[[ DATA SECTION open ]]
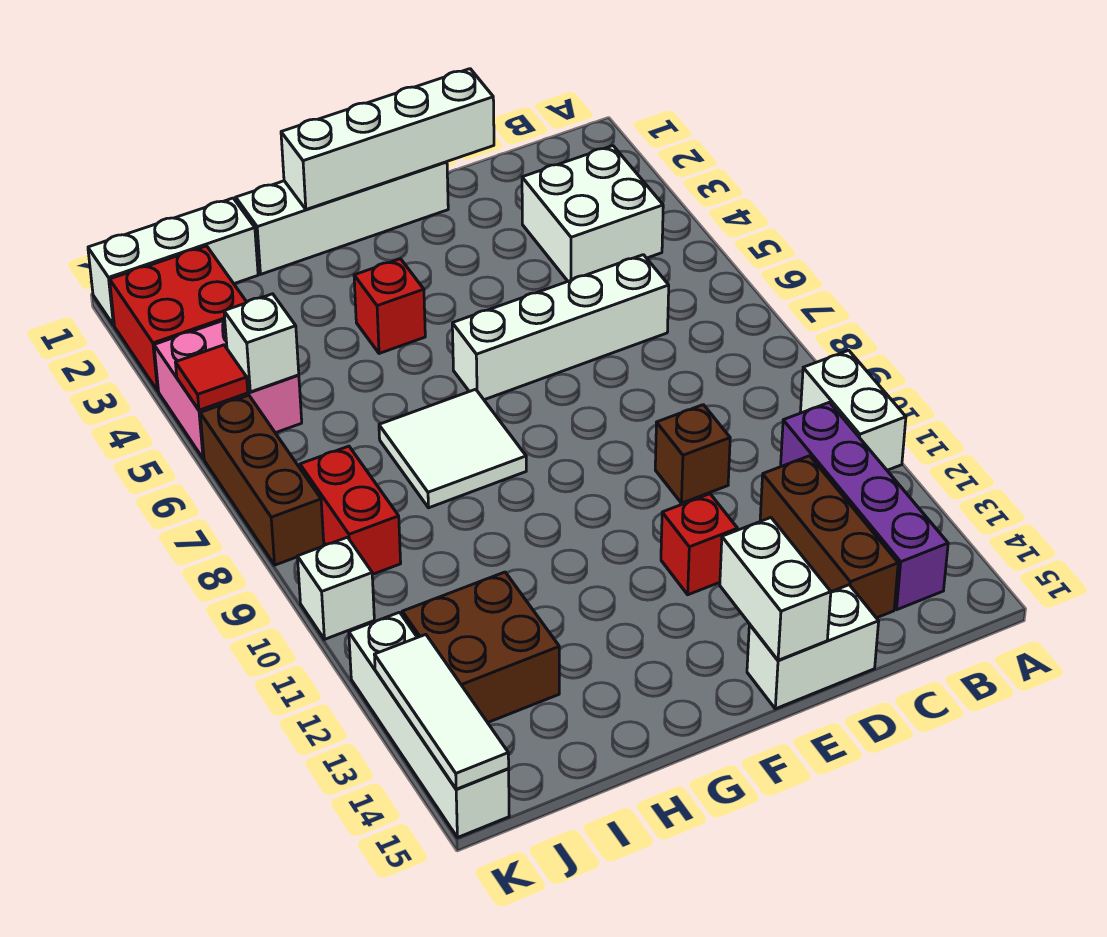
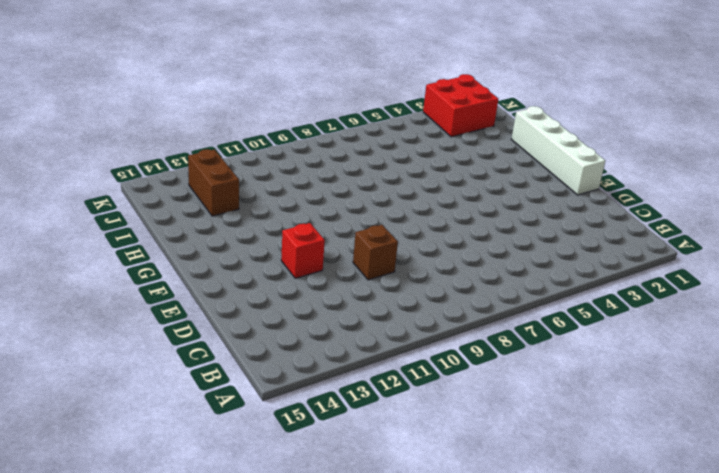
brown brick I13:J13 level 1 -> brown brick I12:J13 level 1
none -> white brick A10:A11 level 1
none -> white brick B3:C4 level 1
none -> purple brick B11:B14 level 1

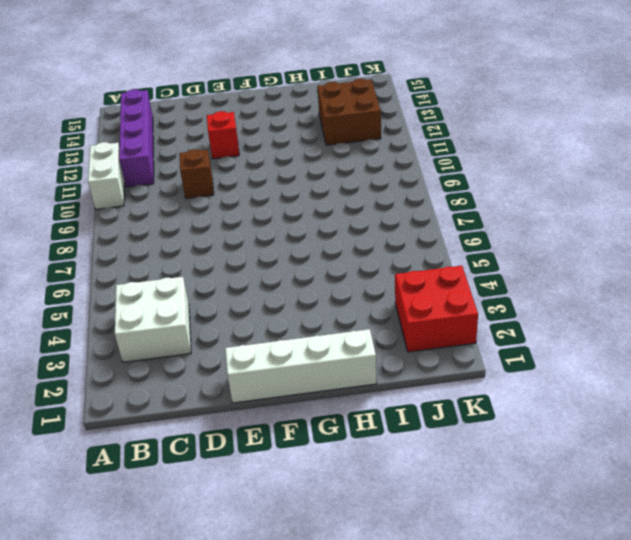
none -> white brick C6:F6 level 1
none -> brown brick C12:C14 level 1
none -> white brick D15:E15 level 1

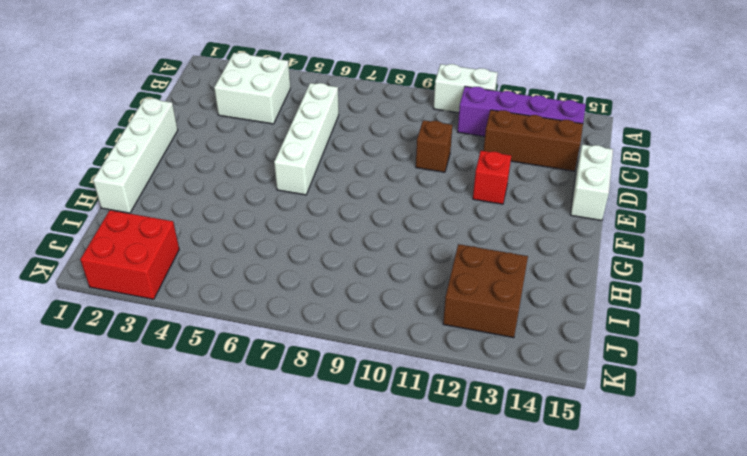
none -> red brick G4 level 1
none -> white tile G7:H8 level 1
none -> white brick I1:K1 level 1

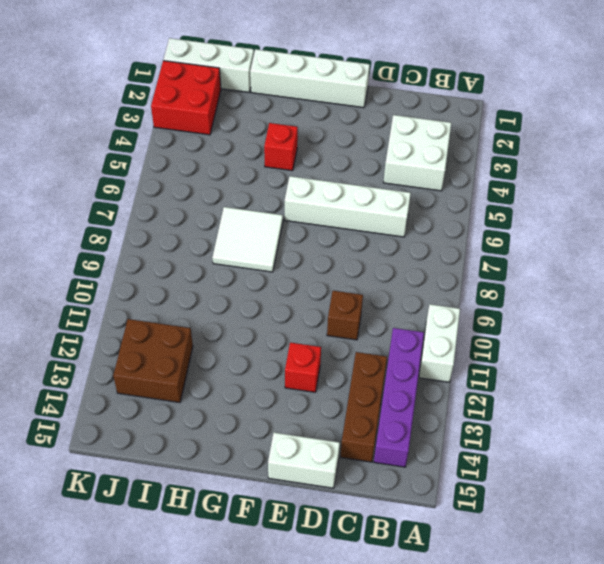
none -> pink brick J4:K5 level 1
none -> red brick J8:J9 level 1
none -> brown brick K6:K8 level 1

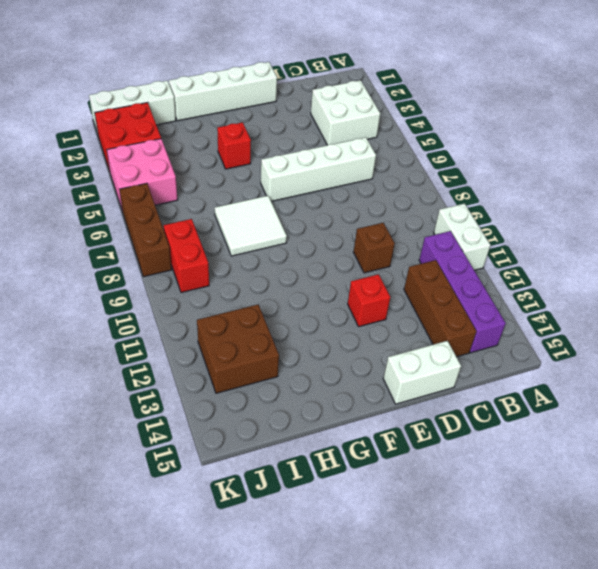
none -> white brick K10 level 1
none -> white brick K12:K15 level 1
none -> white brick D1:G1 level 2

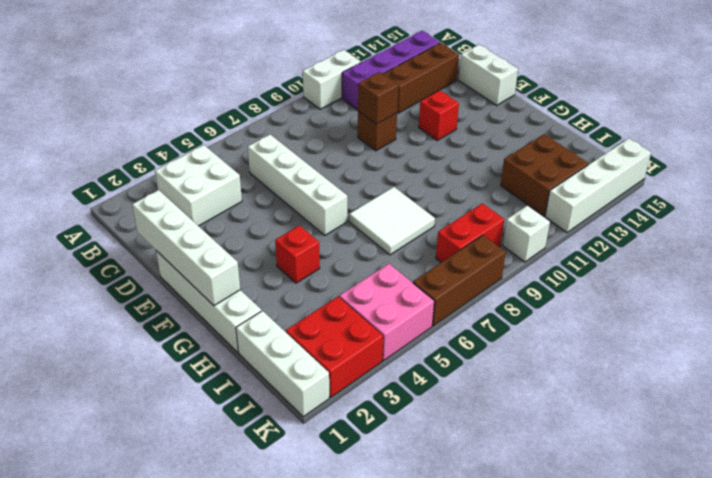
brown brick D10 level 2 -> none
none -> white brick E14:E15 level 2
none -> white brick J5 level 2
none -> red tile K5 level 2

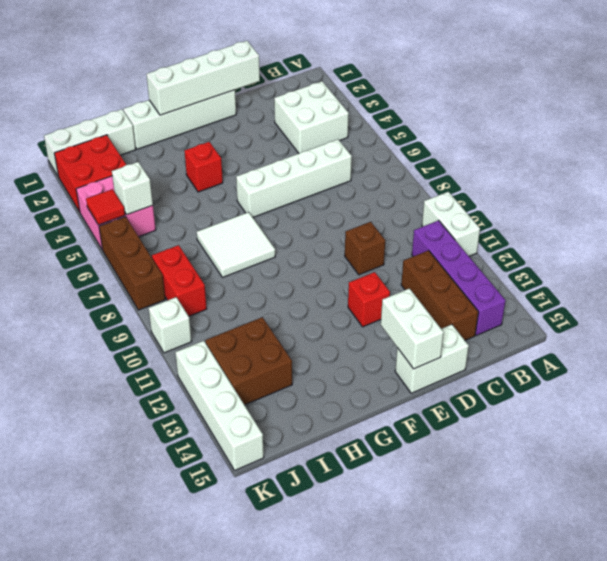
none -> white tile K13:K15 level 2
[[ DATA SECTION closed ]]
Please repeat every record above exactly, but leave out the pictures.

brown brick I13:J13 level 1 -> brown brick I12:J13 level 1
none -> white brick A10:A11 level 1
none -> white brick B3:C4 level 1
none -> purple brick B11:B14 level 1

none -> white brick C6:F6 level 1
none -> brown brick C12:C14 level 1
none -> white brick D15:E15 level 1

none -> red brick G4 level 1
none -> white tile G7:H8 level 1
none -> white brick I1:K1 level 1

none -> pink brick J4:K5 level 1
none -> red brick J8:J9 level 1
none -> brown brick K6:K8 level 1

none -> white brick K10 level 1
none -> white brick K12:K15 level 1
none -> white brick D1:G1 level 2

brown brick D10 level 2 -> none
none -> white brick E14:E15 level 2
none -> white brick J5 level 2
none -> red tile K5 level 2

none -> white tile K13:K15 level 2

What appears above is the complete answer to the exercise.